**** Supplied records

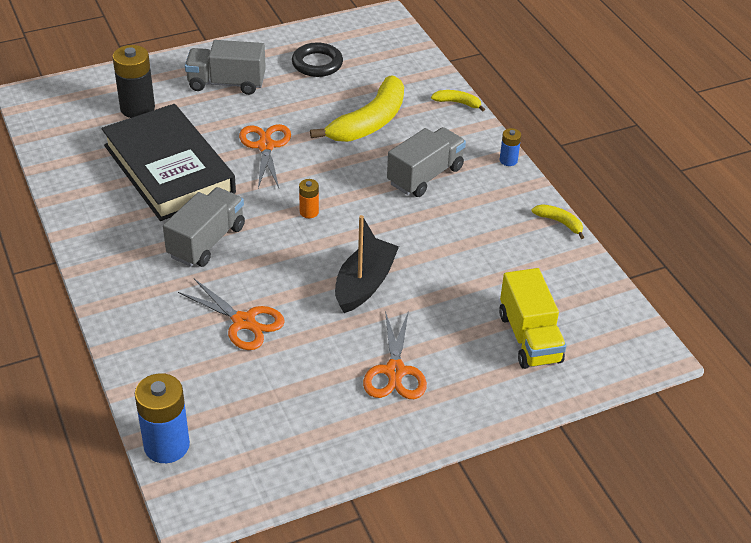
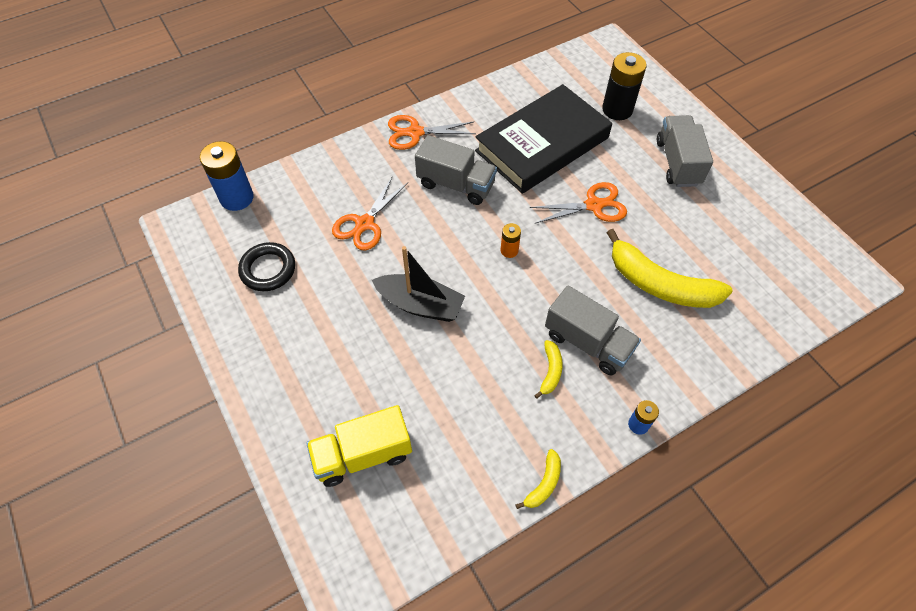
camera: 85 degrees right, 15 degrees up
(317, 64) = (741, 228): black ring -> black ring (268, 269)
(395, 371) = (314, 339): orange scissors -> orange scissors (415, 133)
(458, 103) = (726, 366): yellow banana -> yellow banana (550, 371)

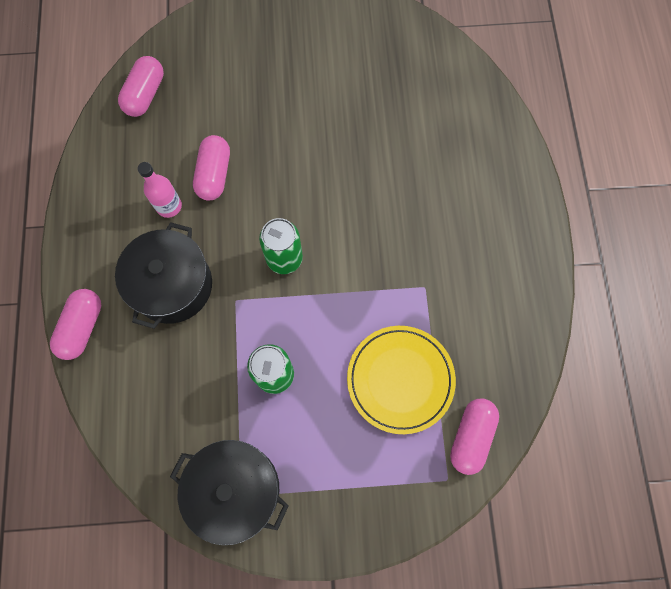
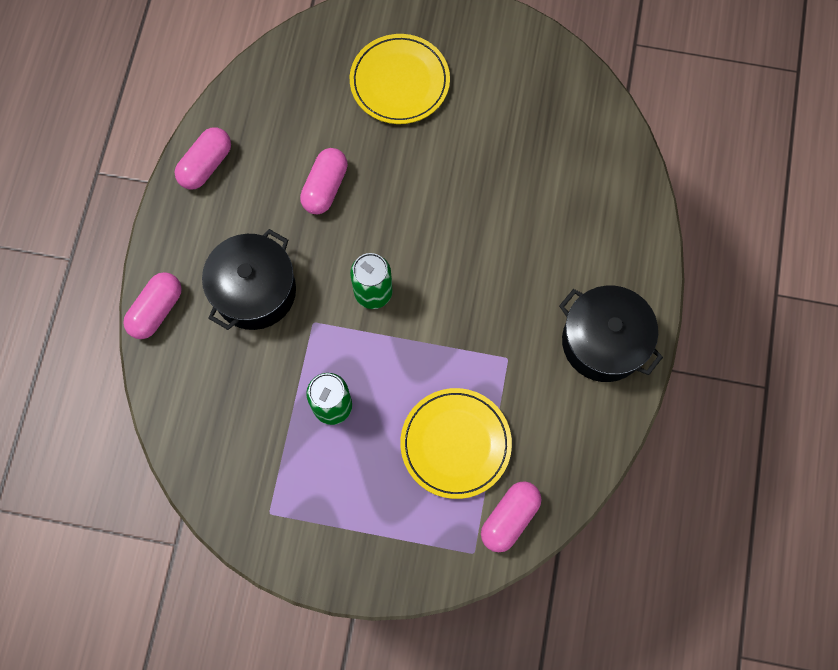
camera: 15 degrees right, 0 degrees up
(145, 95) = (276, 85): pink capsule -> pink capsule (206, 165)
(169, 206) = (271, 209): pink bottle -> none
(235, 489) = (265, 506): black pot -> black pot (603, 342)
(257, 66) = (399, 82): none -> yellow plate

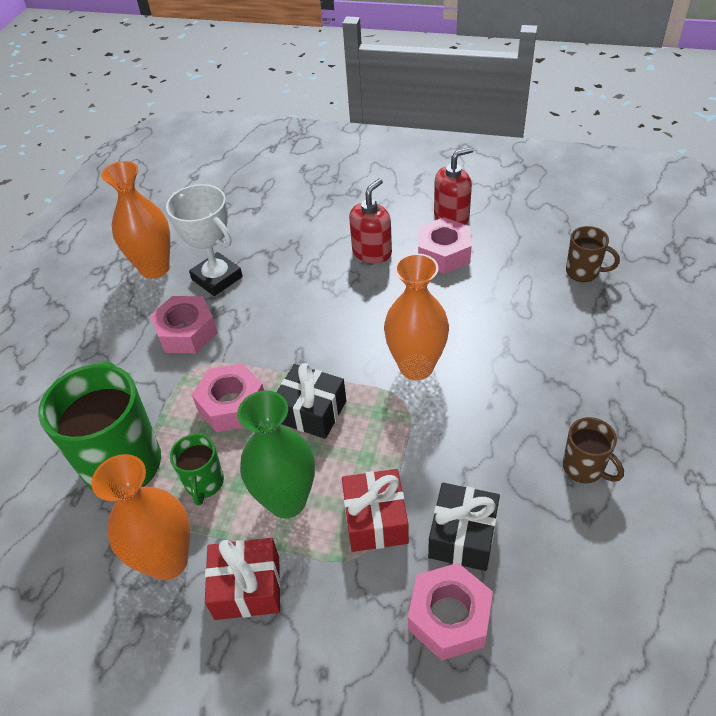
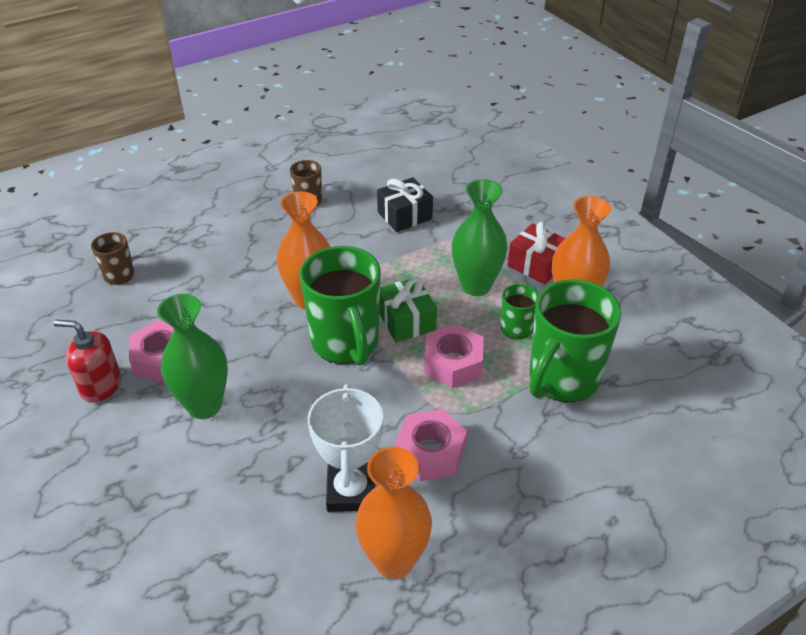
camera: 140 degrees left, 5 degrees down
(311, 411) = (406, 321): black gift -> green gift
(336, 356) = (346, 343): none -> green mug
(372, 252) = (204, 405): red soap dispenser -> green vase
(375, 520) = (438, 247): red gift -> none
(449, 617) = (450, 198): pink nut -> none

********

Each line from the one containing "(372, 252) = (204, 405): red" to the final line above should be written out exactly; please omit the others.

(372, 252) = (204, 405): red soap dispenser -> green vase
(375, 520) = (438, 247): red gift -> none
(449, 617) = (450, 198): pink nut -> none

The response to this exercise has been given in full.